(Beginning of Task inputs)
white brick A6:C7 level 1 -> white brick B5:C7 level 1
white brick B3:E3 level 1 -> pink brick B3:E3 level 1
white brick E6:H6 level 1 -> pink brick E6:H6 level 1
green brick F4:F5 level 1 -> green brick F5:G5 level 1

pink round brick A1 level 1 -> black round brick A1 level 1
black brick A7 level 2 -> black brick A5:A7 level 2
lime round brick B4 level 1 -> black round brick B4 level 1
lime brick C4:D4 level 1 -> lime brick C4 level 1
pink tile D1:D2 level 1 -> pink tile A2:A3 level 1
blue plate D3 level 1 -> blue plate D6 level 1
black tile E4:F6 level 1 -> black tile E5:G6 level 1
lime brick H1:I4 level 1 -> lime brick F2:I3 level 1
(End of Task inputs)
Please show, exactly as written, every line above that contains the word "tile".

pink tile D1:D2 level 1 -> pink tile A2:A3 level 1
black tile E4:F6 level 1 -> black tile E5:G6 level 1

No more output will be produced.